- _YOUR GOAL_:
Reproduce every row below word for word, keeping each line, blank line and choice letter unchanged.

- _PROVIDED RECORDS_:

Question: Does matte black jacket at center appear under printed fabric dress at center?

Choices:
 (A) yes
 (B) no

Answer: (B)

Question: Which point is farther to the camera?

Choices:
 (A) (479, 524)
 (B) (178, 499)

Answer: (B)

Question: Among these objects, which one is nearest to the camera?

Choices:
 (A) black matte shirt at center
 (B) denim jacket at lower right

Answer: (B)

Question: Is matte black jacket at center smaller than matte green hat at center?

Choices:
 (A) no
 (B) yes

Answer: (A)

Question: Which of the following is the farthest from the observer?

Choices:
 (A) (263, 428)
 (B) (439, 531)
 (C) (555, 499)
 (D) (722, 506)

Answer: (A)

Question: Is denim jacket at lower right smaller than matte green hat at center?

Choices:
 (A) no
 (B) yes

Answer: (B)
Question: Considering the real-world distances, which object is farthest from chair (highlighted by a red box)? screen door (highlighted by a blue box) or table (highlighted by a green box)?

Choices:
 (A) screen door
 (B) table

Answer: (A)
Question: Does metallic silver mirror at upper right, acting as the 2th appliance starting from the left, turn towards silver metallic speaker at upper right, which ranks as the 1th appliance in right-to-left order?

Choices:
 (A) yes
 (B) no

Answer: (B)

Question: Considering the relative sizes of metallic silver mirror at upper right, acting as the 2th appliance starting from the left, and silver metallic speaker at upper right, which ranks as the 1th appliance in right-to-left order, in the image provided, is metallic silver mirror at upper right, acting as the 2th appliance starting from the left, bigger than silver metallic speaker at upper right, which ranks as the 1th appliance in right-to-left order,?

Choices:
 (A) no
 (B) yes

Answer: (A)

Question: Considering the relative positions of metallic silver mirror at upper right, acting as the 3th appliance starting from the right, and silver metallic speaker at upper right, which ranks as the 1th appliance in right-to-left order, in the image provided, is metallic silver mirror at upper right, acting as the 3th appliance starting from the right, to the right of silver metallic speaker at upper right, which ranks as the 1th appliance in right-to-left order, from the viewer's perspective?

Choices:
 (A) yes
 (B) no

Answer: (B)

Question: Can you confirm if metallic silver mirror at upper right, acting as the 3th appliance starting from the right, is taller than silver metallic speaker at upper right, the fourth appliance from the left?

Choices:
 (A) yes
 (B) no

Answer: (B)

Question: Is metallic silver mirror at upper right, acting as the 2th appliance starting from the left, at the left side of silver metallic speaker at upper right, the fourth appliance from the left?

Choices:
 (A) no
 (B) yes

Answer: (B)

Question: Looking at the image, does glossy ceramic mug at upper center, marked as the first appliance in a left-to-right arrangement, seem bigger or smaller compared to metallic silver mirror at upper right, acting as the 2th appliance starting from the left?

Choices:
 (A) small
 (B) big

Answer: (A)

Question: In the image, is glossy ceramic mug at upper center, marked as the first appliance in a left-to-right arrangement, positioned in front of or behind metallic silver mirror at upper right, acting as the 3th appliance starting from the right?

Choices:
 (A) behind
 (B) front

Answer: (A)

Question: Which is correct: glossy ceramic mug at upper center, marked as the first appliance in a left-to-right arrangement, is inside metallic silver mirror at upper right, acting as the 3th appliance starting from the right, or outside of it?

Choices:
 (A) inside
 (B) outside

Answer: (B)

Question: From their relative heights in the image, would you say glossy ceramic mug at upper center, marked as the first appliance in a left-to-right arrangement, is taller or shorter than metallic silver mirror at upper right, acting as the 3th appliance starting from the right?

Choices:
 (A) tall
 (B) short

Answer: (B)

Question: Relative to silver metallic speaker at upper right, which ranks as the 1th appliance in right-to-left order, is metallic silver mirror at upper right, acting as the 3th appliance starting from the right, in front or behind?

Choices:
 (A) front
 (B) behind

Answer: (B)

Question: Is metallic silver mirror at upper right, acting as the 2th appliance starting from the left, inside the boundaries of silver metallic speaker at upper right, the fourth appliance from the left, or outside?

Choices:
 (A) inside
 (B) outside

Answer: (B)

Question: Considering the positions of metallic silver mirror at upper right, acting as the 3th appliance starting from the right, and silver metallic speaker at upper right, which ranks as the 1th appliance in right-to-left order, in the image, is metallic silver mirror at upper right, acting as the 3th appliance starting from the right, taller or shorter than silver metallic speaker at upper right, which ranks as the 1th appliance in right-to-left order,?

- _ANSWER IN FULL_:
Question: Does matte black jacket at center appear under printed fabric dress at center?

Choices:
 (A) yes
 (B) no

Answer: (B)

Question: Which point is farther to the camera?

Choices:
 (A) (479, 524)
 (B) (178, 499)

Answer: (B)

Question: Among these objects, which one is nearest to the camera?

Choices:
 (A) black matte shirt at center
 (B) denim jacket at lower right

Answer: (B)

Question: Is matte black jacket at center smaller than matte green hat at center?

Choices:
 (A) no
 (B) yes

Answer: (A)

Question: Which of the following is the farthest from the observer?

Choices:
 (A) (263, 428)
 (B) (439, 531)
 (C) (555, 499)
 (D) (722, 506)

Answer: (A)

Question: Is denim jacket at lower right smaller than matte green hat at center?

Choices:
 (A) no
 (B) yes

Answer: (B)
Question: Considering the real-world distances, which object is farthest from chair (highlighted by a red box)? screen door (highlighted by a blue box) or table (highlighted by a green box)?

Choices:
 (A) screen door
 (B) table

Answer: (A)
Question: Does metallic silver mirror at upper right, acting as the 2th appliance starting from the left, turn towards silver metallic speaker at upper right, which ranks as the 1th appliance in right-to-left order?

Choices:
 (A) yes
 (B) no

Answer: (B)

Question: Considering the relative sizes of metallic silver mirror at upper right, acting as the 2th appliance starting from the left, and silver metallic speaker at upper right, which ranks as the 1th appliance in right-to-left order, in the image provided, is metallic silver mirror at upper right, acting as the 2th appliance starting from the left, bigger than silver metallic speaker at upper right, which ranks as the 1th appliance in right-to-left order,?

Choices:
 (A) no
 (B) yes

Answer: (A)

Question: Considering the relative positions of metallic silver mirror at upper right, acting as the 3th appliance starting from the right, and silver metallic speaker at upper right, which ranks as the 1th appliance in right-to-left order, in the image provided, is metallic silver mirror at upper right, acting as the 3th appliance starting from the right, to the right of silver metallic speaker at upper right, which ranks as the 1th appliance in right-to-left order, from the viewer's perspective?

Choices:
 (A) yes
 (B) no

Answer: (B)

Question: Can you confirm if metallic silver mirror at upper right, acting as the 3th appliance starting from the right, is taller than silver metallic speaker at upper right, the fourth appliance from the left?

Choices:
 (A) yes
 (B) no

Answer: (B)

Question: Is metallic silver mirror at upper right, acting as the 2th appliance starting from the left, at the left side of silver metallic speaker at upper right, the fourth appliance from the left?

Choices:
 (A) no
 (B) yes

Answer: (B)

Question: Looking at the image, does glossy ceramic mug at upper center, marked as the first appliance in a left-to-right arrangement, seem bigger or smaller compared to metallic silver mirror at upper right, acting as the 2th appliance starting from the left?

Choices:
 (A) small
 (B) big

Answer: (A)

Question: In the image, is glossy ceramic mug at upper center, marked as the first appliance in a left-to-right arrangement, positioned in front of or behind metallic silver mirror at upper right, acting as the 3th appliance starting from the right?

Choices:
 (A) behind
 (B) front

Answer: (A)

Question: Which is correct: glossy ceramic mug at upper center, marked as the first appliance in a left-to-right arrangement, is inside metallic silver mirror at upper right, acting as the 3th appliance starting from the right, or outside of it?

Choices:
 (A) inside
 (B) outside

Answer: (B)

Question: From their relative heights in the image, would you say glossy ceramic mug at upper center, marked as the first appliance in a left-to-right arrangement, is taller or shorter than metallic silver mirror at upper right, acting as the 3th appliance starting from the right?

Choices:
 (A) tall
 (B) short

Answer: (B)

Question: Relative to silver metallic speaker at upper right, which ranks as the 1th appliance in right-to-left order, is metallic silver mirror at upper right, acting as the 3th appliance starting from the right, in front or behind?

Choices:
 (A) front
 (B) behind

Answer: (B)

Question: Is metallic silver mirror at upper right, acting as the 2th appliance starting from the left, inside the boundaries of silver metallic speaker at upper right, the fourth appliance from the left, or outside?

Choices:
 (A) inside
 (B) outside

Answer: (B)

Question: Considering the positions of metallic silver mirror at upper right, acting as the 3th appliance starting from the right, and silver metallic speaker at upper right, which ranks as the 1th appliance in right-to-left order, in the image, is metallic silver mirror at upper right, acting as the 3th appliance starting from the right, taller or shorter than silver metallic speaker at upper right, which ranks as the 1th appliance in right-to-left order,?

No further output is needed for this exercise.